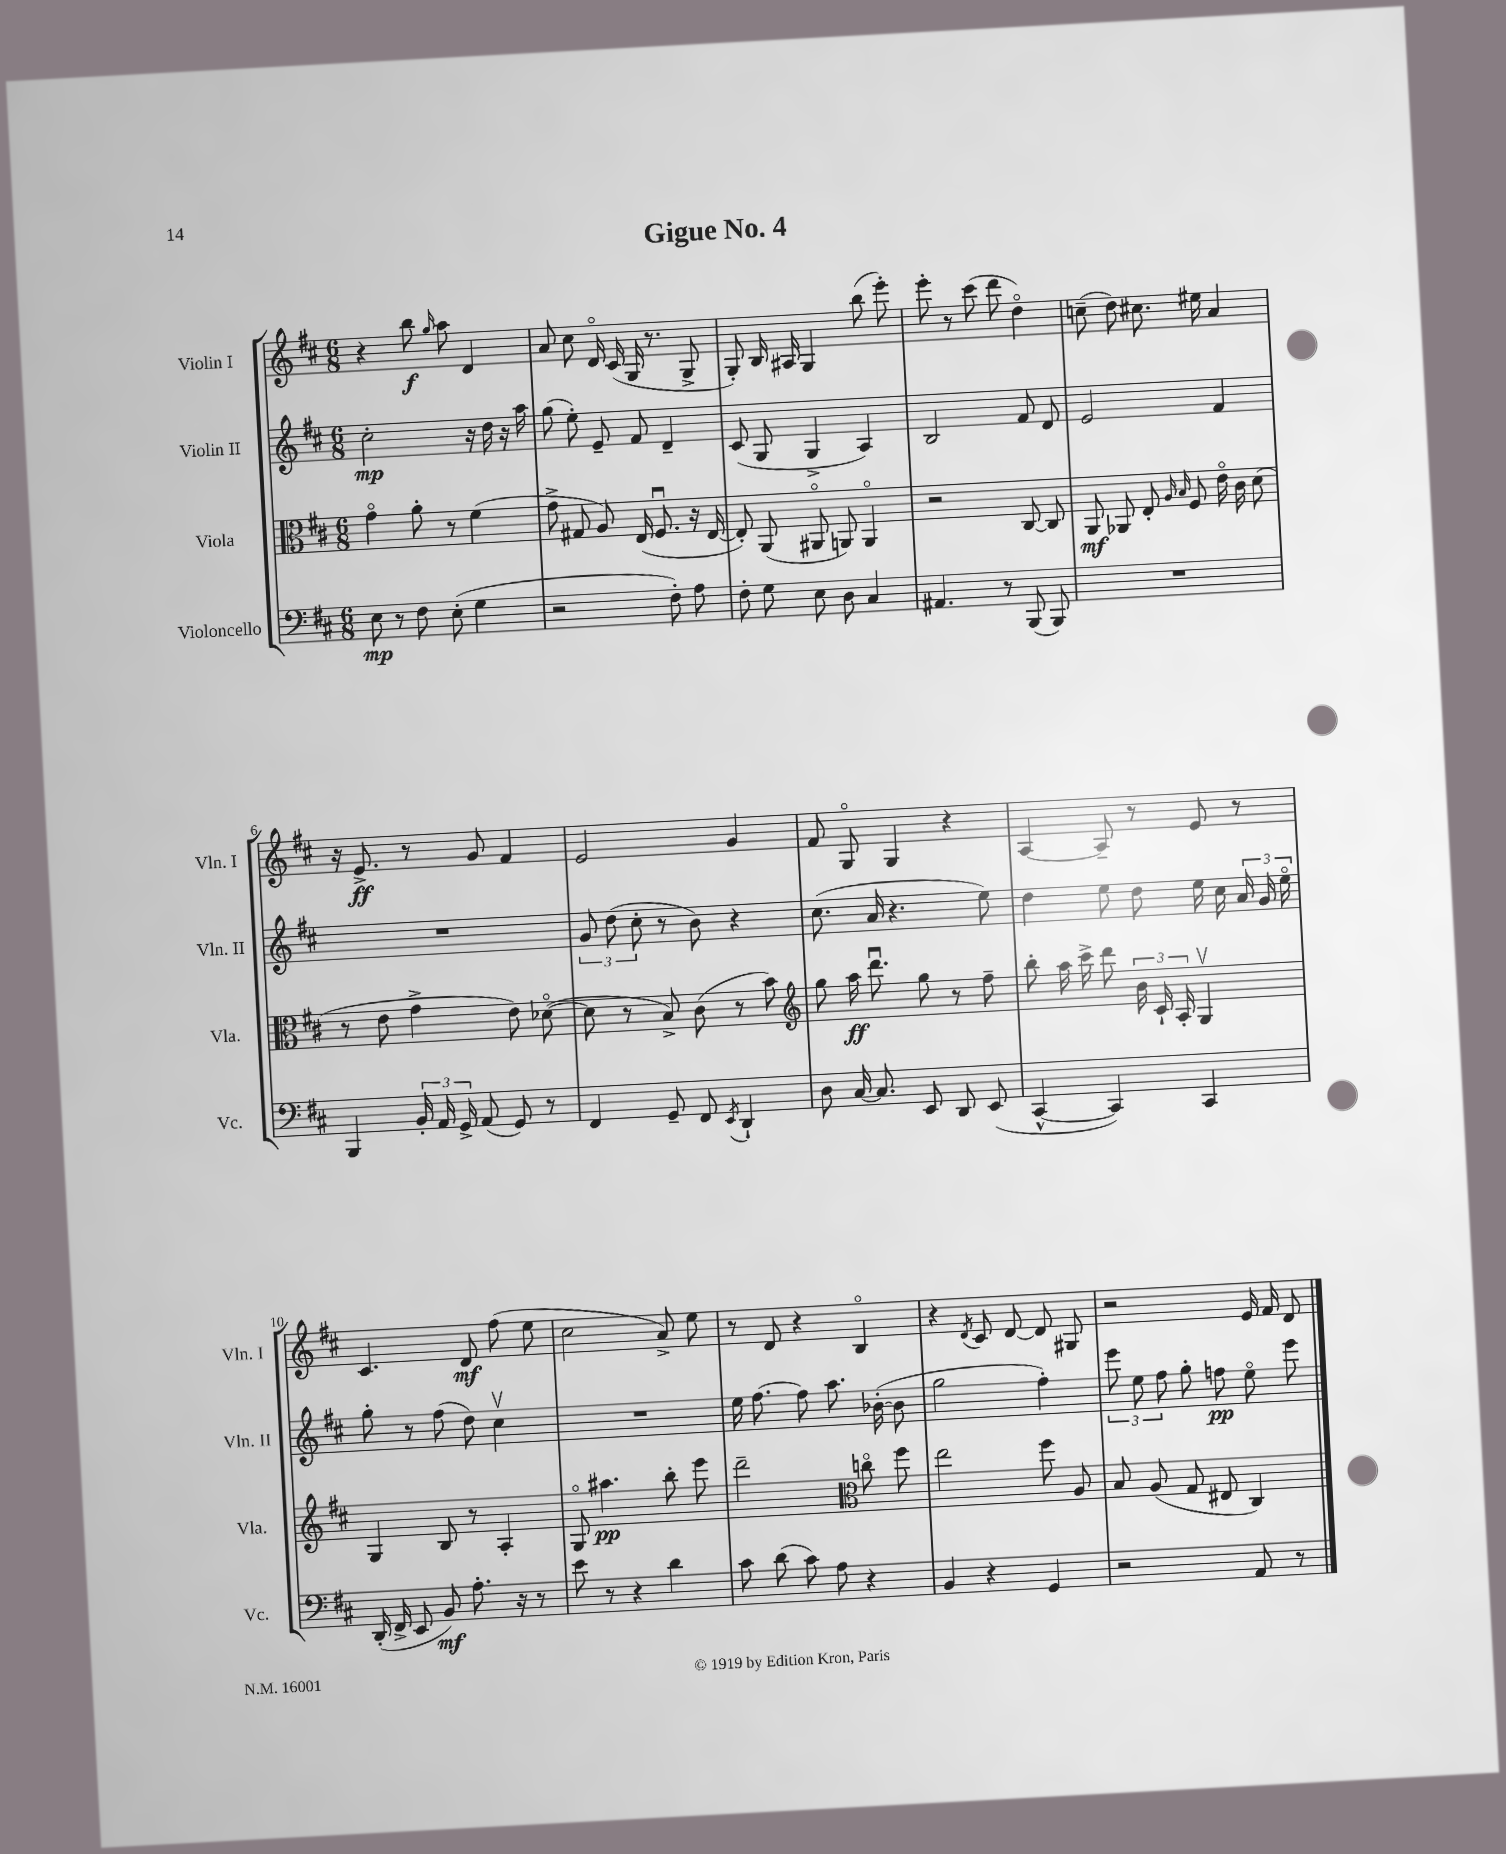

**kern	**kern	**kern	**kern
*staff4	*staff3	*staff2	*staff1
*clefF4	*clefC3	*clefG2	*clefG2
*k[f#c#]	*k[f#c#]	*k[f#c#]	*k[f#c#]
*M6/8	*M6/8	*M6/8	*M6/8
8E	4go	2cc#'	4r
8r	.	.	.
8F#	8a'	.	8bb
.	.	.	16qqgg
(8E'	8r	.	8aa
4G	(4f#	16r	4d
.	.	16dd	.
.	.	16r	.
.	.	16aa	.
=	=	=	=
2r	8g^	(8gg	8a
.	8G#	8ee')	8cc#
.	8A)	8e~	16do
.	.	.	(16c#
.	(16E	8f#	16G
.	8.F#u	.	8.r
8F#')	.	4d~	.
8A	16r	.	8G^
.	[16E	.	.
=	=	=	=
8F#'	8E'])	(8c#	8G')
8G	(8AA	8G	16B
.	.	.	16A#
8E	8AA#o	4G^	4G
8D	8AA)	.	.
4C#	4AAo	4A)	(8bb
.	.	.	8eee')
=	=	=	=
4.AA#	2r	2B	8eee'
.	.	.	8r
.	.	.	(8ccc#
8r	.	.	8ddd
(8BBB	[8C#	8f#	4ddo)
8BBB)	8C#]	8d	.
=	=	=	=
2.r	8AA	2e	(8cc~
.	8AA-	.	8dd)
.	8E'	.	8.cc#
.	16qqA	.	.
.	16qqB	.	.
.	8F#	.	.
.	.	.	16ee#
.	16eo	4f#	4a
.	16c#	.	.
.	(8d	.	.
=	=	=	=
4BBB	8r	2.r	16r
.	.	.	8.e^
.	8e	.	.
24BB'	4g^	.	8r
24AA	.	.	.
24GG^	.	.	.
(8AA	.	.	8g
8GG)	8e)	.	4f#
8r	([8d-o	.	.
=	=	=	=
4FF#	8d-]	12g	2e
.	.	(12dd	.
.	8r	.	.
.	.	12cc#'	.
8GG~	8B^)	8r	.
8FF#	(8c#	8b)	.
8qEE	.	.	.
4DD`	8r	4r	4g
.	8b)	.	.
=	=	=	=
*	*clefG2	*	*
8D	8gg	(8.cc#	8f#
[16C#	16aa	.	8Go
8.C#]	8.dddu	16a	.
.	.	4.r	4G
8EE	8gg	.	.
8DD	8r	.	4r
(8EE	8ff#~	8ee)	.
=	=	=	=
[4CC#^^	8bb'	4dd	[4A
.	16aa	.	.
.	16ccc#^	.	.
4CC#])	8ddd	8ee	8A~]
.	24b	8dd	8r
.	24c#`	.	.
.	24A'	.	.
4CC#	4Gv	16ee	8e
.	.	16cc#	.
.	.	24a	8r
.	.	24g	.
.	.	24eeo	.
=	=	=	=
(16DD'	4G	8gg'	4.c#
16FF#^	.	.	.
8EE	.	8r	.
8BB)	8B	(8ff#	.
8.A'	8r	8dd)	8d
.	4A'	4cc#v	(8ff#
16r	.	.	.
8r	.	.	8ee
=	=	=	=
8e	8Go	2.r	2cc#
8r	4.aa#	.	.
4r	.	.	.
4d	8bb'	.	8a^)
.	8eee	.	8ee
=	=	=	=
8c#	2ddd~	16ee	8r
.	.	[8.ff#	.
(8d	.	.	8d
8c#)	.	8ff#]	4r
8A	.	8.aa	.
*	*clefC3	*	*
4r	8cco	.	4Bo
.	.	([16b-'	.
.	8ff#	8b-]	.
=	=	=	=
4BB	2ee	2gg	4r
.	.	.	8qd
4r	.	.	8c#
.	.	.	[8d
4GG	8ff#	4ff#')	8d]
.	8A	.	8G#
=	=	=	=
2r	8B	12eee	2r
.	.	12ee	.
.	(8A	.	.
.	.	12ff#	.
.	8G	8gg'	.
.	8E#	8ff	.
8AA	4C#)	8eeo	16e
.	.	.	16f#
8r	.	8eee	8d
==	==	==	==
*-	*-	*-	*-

Task details
Please reproduce the notation from all the rows above line for line, without changing anything, and leave the pictures out of your answer.

Expected answer
**kern	**kern	**kern	**kern
*staff4	*staff3	*staff2	*staff1
*clefF4	*clefC3	*clefG2	*clefG2
*k[f#c#]	*k[f#c#]	*k[f#c#]	*k[f#c#]
*M6/8	*M6/8	*M6/8	*M6/8
8E	4go	2cc#'	4r
8r	.	.	.
8F#	8a'	.	8bb
.	.	.	16qqgg
(8E'	8r	.	8aa
4G	(4f#	16r	4d
.	.	16dd	.
.	.	16r	.
.	.	16aa	.
=	=	=	=
2r	8g^	(8gg	8a
.	8G#	8ee')	8cc#
.	8A)	8e~	16do
.	.	.	(16c#
.	(16E	8f#	16G
.	8.F#u	.	8.r
8F#')	.	4d~	.
8A	16r	.	8G^
.	[16E	.	.
=	=	=	=
8F#'	8E'])	(8c#	8G')
8G	(8AA	8G	16B
.	.	.	16A#
8E	8AA#o	4G^	4G
8D	8AA)	.	.
4C#	4AAo	4A)	(8bb
.	.	.	8eee')
=	=	=	=
4.AA#	2r	2B	8eee'
.	.	.	8r
.	.	.	(8ccc#
8r	.	.	8ddd
(8BBB	[8C#	8f#	4ddo)
8BBB)	8C#]	8d	.
=	=	=	=
2.r	8AA	2e	(8cc~
.	8AA-	.	8dd)
.	8E'	.	8.cc#
.	16qqA	.	.
.	16qqB	.	.
.	8F#	.	.
.	.	.	16ee#
.	16eo	4f#	4a
.	16c#	.	.
.	(8d	.	.
=	=	=	=
4BBB	8r	2.r	16r
.	.	.	8.e^
.	8e	.	.
24BB'	4g^	.	8r
24AA	.	.	.
24GG^	.	.	.
(8AA	.	.	8g
8GG)	8e)	.	4f#
8r	([8d-o	.	.
=	=	=	=
4FF#	8d-]	12g	2e
.	.	(12dd	.
.	8r	.	.
.	.	12cc#'	.
8GG~	8B^)	8r	.
8FF#	(8c#	8b)	.
8qEE	.	.	.
4DD`	8r	4r	4g
.	8b)	.	.
=	=	=	=
*	*clefG2	*	*
8D	8gg	(8.cc#	8f#
[16C#	16aa	.	8Go
8.C#]	8.dddu	16a	.
.	.	4.r	4G
8EE	8gg	.	.
8DD	8r	.	4r
(8EE	8ff#~	8ee)	.
=	=	=	=
[4CC#^^	8bb'	4dd	[4A
.	16aa	.	.
.	16ccc#^	.	.
4CC#])	8ddd	8ee	8A~]
.	24b	8dd	8r
.	24c#`	.	.
.	24A'	.	.
4CC#	4Gv	16ee	8e
.	.	16cc#	.
.	.	24a	8r
.	.	24g	.
.	.	24eeo	.
=	=	=	=
(16DD'	4G	8gg'	4.c#
16FF#^	.	.	.
8EE	.	8r	.
8BB)	8B	(8ff#	.
8.A'	8r	8dd)	8d
.	4A'	4cc#v	(8ff#
16r	.	.	.
8r	.	.	8ee
=	=	=	=
8e	8Go	2.r	2cc#
8r	4.aa#	.	.
4r	.	.	.
4d	8bb'	.	8a^)
.	8eee	.	8ee
=	=	=	=
8c#	2ddd~	16ee	8r
.	.	[8.ff#	.
(8d	.	.	8d
8c#)	.	8ff#]	4r
8A	.	8.aa	.
*	*clefC3	*	*
4r	8cco	.	4Bo
.	.	([16b-'	.
.	8ff#	8b-]	.
=	=	=	=
4BB	2ee	2gg	4r
.	.	.	8qd
4r	.	.	8c#
.	.	.	[8d
4GG	8ff#	4ff#')	8d]
.	8A	.	8G#
=	=	=	=
2r	8B	12eee	2r
.	.	12ee	.
.	(8A	.	.
.	.	12ff#	.
.	8G	8gg'	.
.	8E#	8ff	.
8AA	4C#)	8eeo	16e
.	.	.	16f#
8r	.	8eee	8d
==	==	==	==
*-	*-	*-	*-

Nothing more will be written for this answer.